EXERCISE –
Go through the entries below and copy every line that holds the word "vase".

Records from a data source –
Start of Block
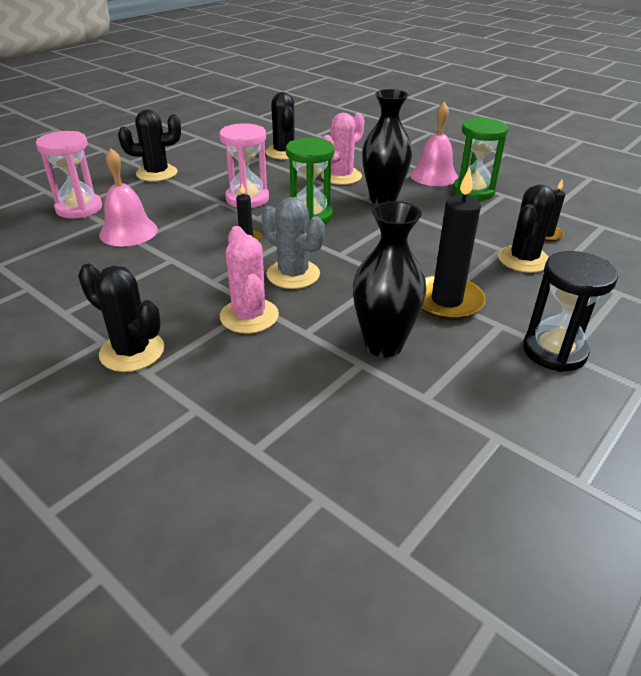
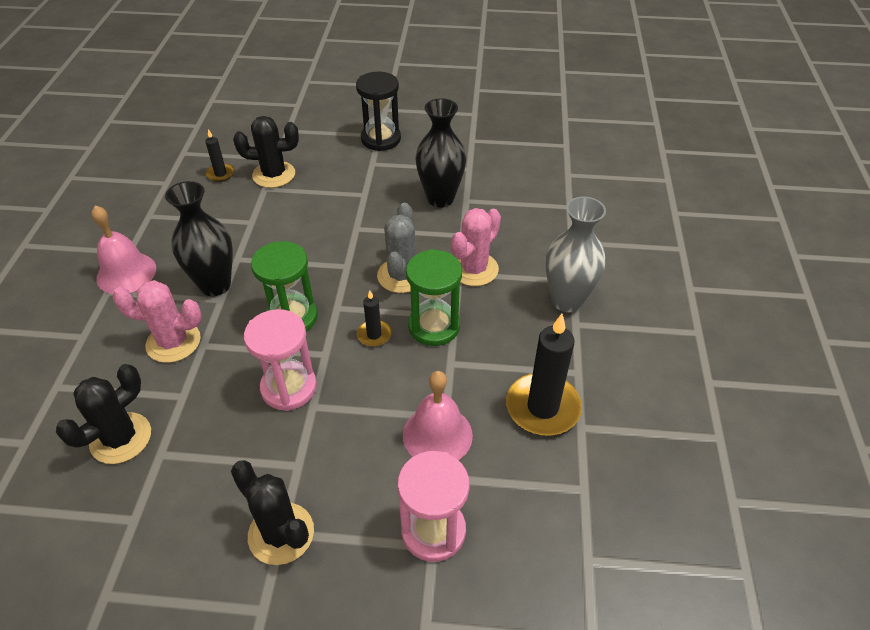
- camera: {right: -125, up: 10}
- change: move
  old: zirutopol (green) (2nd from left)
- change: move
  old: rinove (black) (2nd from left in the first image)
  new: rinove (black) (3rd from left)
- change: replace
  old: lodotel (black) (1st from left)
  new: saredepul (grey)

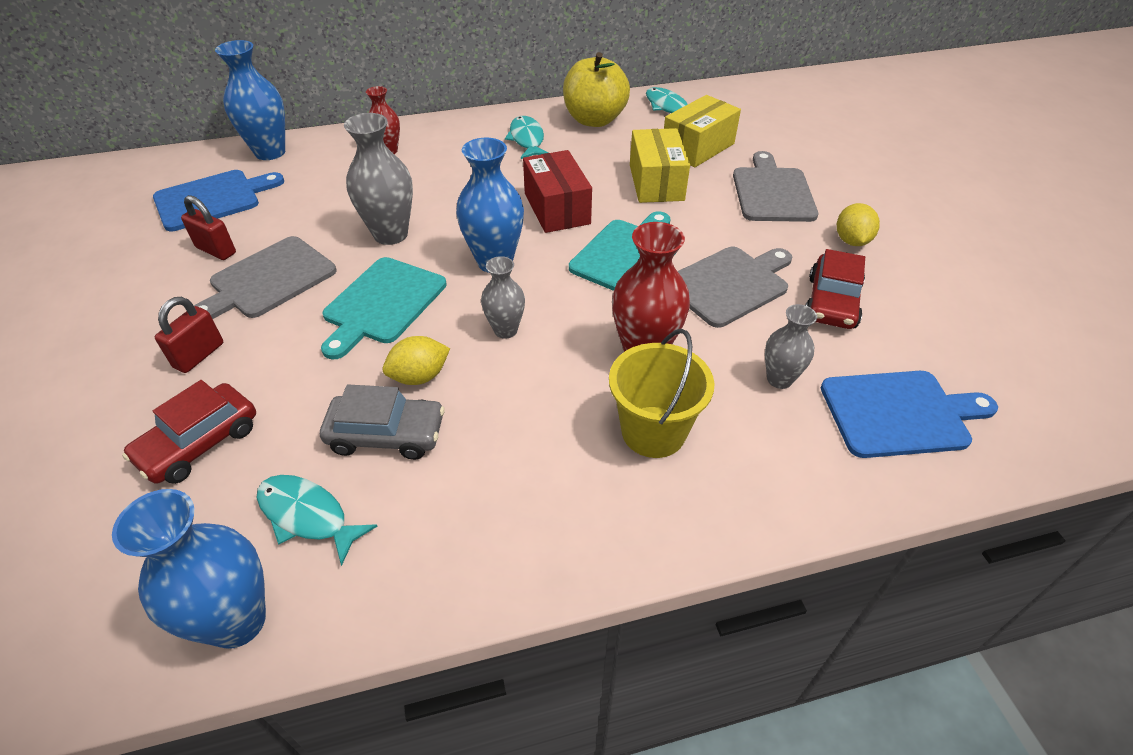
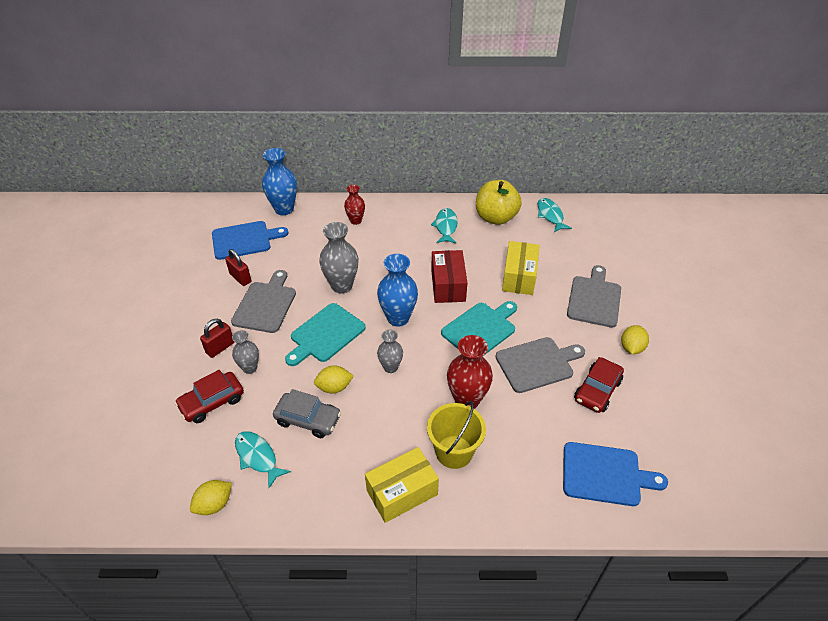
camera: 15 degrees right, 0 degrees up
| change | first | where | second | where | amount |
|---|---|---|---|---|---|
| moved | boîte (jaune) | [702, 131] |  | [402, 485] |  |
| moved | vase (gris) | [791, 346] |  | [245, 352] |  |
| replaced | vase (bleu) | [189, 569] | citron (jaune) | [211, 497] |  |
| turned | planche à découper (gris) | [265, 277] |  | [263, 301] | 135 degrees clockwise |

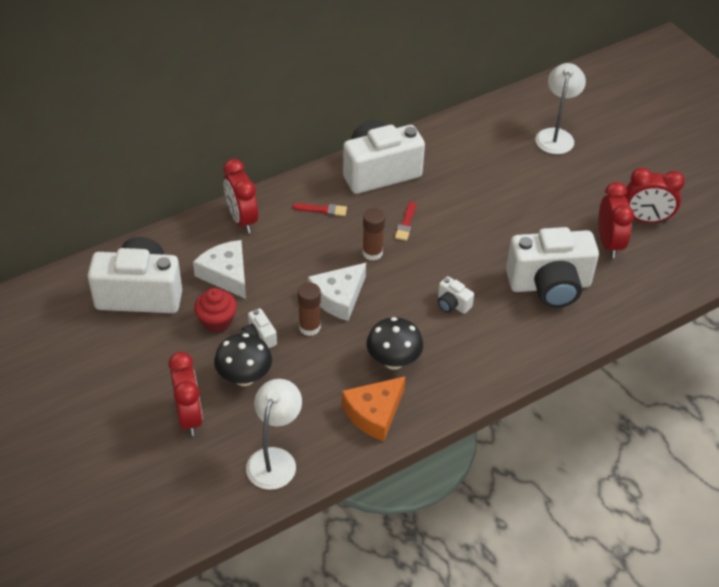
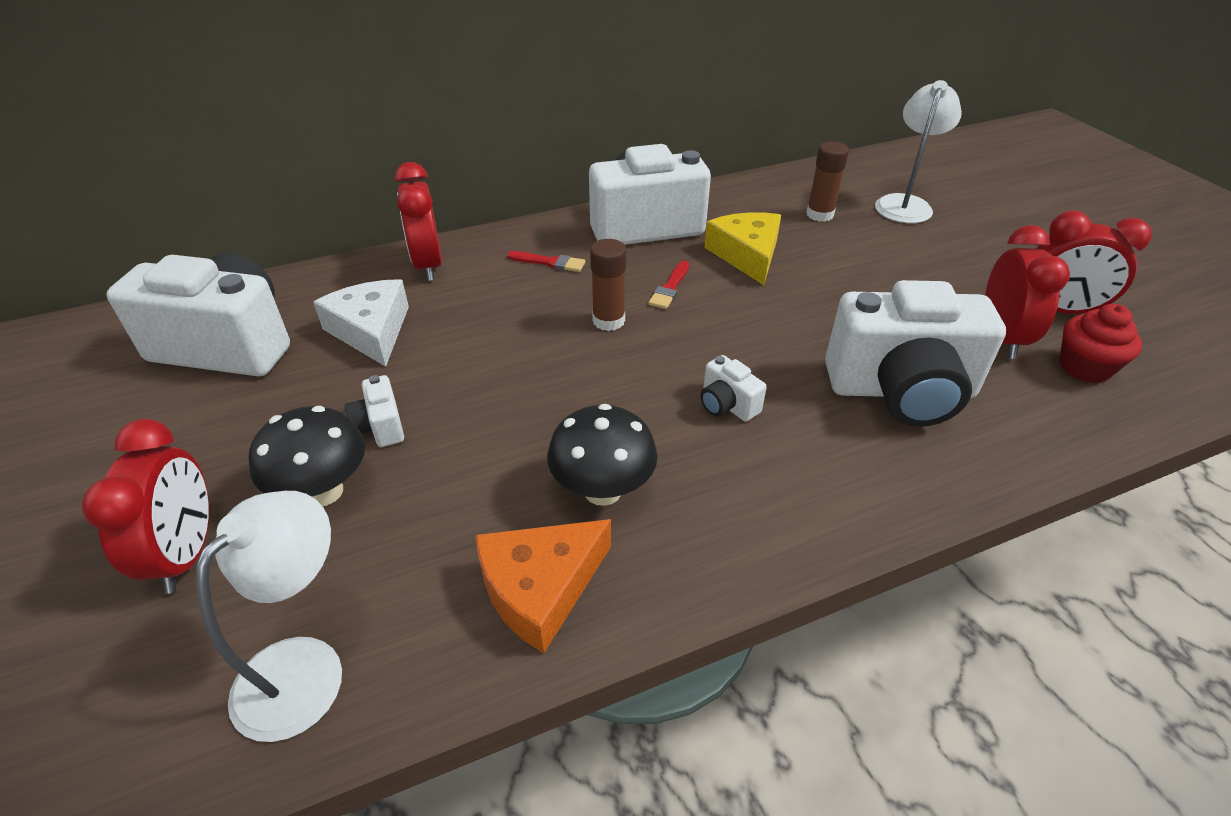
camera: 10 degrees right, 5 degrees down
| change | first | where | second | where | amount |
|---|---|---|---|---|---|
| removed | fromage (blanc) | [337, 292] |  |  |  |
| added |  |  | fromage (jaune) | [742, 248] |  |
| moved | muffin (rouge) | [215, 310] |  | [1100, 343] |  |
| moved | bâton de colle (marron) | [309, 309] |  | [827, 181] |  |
End of Block
Start of Block
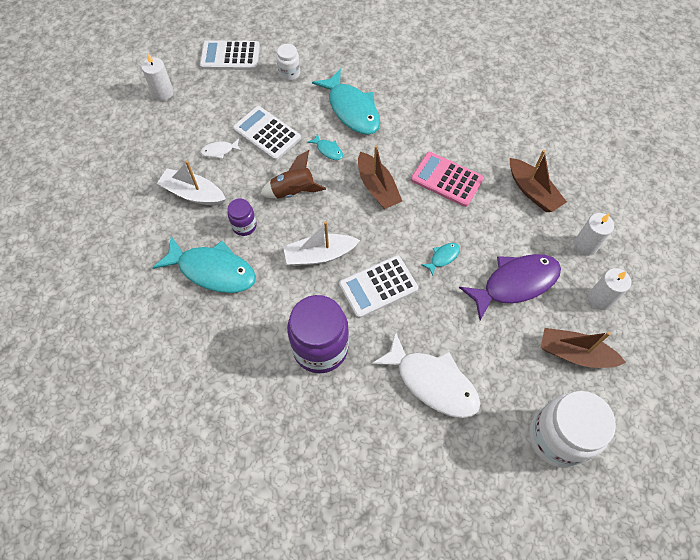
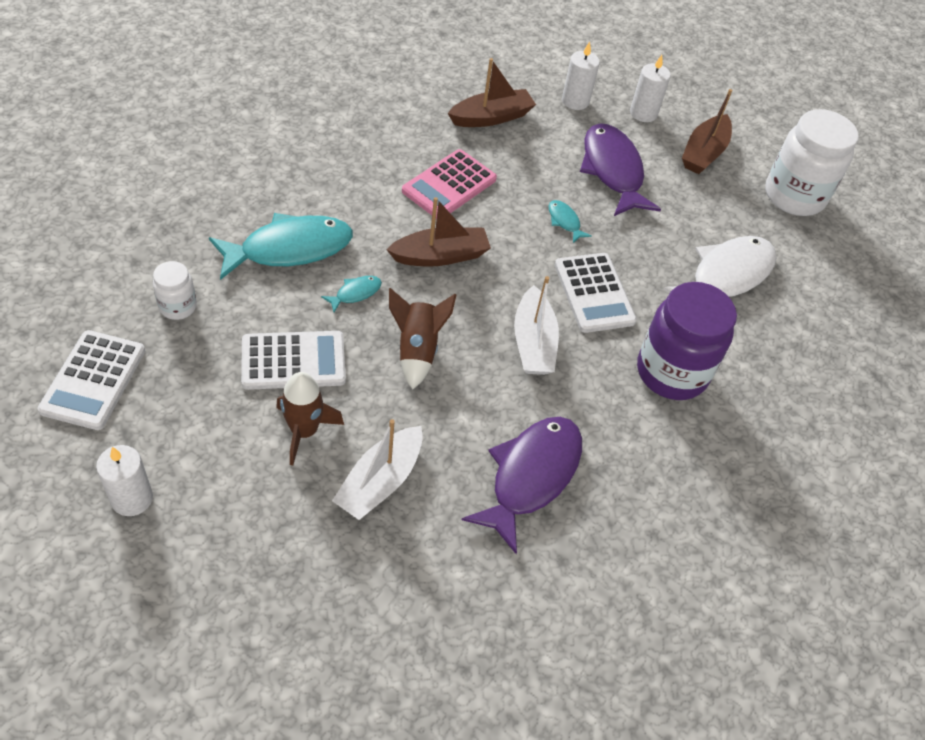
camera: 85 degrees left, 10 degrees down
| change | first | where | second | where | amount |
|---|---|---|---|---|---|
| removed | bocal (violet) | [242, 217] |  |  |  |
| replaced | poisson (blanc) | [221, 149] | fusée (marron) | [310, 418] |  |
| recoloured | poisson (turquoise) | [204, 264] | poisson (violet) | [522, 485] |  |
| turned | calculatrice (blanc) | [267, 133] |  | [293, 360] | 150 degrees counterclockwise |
End of Block
ANSWER TO THE PROBLEM –
| moved | vase (gris) | [791, 346] |  | [245, 352] |  |
| replaced | vase (bleu) | [189, 569] | citron (jaune) | [211, 497] |  |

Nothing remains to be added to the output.